The output should consist solely of the line containing "camera: 30 degrees left, 15 degrees down" and the lines that follow it through the end of the data below.
Data to process Start Marker
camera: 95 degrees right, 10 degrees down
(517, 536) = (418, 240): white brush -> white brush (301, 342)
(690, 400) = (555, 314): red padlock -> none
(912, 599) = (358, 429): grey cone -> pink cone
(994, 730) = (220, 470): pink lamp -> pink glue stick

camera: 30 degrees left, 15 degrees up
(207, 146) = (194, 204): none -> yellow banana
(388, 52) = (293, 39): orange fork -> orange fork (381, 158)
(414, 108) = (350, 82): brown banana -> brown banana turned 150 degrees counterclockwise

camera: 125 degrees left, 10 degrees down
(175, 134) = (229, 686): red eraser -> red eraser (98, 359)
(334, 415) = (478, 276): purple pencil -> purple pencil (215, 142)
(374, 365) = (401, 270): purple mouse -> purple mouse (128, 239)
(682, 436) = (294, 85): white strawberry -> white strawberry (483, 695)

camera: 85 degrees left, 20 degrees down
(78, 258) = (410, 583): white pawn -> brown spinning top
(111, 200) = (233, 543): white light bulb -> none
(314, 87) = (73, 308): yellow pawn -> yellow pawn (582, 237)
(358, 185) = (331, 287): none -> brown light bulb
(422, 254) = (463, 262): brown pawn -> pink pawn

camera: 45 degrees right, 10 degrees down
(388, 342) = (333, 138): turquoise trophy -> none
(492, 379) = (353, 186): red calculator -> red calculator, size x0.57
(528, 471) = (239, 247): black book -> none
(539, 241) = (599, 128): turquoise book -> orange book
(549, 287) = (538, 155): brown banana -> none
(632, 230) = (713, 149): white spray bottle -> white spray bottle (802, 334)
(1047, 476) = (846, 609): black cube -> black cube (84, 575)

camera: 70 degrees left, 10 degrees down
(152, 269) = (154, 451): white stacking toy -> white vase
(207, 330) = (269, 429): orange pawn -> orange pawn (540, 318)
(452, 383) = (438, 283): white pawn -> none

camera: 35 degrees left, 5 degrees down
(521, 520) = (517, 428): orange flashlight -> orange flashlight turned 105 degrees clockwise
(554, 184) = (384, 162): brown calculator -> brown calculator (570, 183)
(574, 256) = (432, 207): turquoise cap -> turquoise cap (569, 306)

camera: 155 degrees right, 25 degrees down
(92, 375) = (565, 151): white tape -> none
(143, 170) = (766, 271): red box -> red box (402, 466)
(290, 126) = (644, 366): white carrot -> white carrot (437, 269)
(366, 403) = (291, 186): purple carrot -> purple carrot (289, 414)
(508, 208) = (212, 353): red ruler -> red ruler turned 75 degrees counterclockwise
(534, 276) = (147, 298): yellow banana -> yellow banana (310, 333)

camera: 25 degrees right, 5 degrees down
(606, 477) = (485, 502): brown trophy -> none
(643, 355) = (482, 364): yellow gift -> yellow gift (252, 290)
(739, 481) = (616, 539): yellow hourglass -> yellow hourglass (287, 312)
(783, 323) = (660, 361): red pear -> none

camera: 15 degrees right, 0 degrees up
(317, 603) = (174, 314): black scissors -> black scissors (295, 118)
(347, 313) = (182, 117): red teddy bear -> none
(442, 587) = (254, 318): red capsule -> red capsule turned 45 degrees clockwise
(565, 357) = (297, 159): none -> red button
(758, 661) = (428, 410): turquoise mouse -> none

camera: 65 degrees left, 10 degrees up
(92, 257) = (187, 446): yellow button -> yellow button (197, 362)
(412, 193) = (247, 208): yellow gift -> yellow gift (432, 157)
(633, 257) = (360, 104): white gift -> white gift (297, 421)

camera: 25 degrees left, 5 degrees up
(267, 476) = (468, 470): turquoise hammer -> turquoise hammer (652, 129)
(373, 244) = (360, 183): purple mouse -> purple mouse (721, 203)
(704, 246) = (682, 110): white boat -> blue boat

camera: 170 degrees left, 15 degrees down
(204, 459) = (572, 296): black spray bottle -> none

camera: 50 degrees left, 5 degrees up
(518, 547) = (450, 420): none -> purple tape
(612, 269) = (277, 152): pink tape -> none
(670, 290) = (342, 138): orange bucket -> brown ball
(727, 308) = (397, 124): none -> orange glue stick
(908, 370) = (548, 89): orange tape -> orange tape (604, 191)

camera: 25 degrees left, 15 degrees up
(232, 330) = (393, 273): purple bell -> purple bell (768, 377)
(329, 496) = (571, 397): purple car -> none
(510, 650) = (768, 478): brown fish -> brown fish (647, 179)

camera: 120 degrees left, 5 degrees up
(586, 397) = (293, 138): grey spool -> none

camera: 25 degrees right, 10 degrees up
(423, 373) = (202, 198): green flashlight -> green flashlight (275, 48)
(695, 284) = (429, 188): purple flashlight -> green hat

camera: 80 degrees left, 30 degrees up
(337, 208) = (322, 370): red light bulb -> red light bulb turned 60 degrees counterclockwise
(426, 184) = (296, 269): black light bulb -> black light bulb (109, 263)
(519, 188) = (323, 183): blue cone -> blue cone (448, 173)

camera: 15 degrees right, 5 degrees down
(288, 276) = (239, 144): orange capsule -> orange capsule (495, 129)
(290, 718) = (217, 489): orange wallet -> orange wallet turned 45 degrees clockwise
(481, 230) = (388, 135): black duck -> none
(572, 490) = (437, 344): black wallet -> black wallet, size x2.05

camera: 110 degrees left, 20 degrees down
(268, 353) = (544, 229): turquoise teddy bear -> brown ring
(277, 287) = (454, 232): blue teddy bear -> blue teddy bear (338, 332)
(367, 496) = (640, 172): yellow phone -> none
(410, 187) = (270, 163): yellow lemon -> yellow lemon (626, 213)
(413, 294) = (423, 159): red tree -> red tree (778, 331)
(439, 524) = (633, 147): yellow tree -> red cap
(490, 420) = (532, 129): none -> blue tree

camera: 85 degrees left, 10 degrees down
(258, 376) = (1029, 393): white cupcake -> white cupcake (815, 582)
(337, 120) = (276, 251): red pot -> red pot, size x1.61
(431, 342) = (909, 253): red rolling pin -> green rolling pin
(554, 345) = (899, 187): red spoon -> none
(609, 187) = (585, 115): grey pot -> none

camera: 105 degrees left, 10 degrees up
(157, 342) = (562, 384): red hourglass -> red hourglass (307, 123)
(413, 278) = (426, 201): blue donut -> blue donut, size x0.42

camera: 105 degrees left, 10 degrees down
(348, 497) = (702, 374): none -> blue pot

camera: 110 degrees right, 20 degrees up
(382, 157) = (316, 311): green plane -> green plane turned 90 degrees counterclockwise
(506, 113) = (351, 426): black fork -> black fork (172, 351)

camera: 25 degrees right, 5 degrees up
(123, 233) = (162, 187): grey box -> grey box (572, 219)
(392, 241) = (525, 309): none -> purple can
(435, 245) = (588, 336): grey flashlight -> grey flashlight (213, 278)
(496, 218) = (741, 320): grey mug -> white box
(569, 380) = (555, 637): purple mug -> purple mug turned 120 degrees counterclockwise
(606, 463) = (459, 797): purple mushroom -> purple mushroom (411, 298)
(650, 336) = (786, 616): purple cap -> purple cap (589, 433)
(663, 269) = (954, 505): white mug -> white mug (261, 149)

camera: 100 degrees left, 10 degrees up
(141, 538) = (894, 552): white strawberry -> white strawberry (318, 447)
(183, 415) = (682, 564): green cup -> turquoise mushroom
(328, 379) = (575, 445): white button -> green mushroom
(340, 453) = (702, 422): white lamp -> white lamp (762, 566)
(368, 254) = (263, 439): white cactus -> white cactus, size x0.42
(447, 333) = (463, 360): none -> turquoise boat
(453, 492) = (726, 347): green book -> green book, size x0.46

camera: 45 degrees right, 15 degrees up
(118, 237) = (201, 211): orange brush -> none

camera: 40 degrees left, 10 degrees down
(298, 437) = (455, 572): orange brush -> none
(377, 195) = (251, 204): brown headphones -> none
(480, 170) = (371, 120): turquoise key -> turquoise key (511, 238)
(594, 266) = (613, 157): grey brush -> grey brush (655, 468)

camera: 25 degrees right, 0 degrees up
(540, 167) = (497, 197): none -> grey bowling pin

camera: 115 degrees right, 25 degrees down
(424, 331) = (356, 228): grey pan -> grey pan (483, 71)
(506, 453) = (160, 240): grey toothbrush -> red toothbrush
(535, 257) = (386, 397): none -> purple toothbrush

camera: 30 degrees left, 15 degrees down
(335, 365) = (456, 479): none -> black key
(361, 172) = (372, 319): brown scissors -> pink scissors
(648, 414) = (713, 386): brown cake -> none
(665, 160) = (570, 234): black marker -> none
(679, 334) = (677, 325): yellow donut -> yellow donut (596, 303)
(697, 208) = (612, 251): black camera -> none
Data to process End Marker
• Result:
camera: 30 degrees left, 15 degrees down
(335, 365) = (456, 479): none -> black key
(361, 172) = (372, 319): brown scissors -> pink scissors
(648, 414) = (713, 386): brown cake -> none
(665, 160) = (570, 234): black marker -> none
(679, 334) = (677, 325): yellow donut -> yellow donut (596, 303)
(697, 208) = (612, 251): black camera -> none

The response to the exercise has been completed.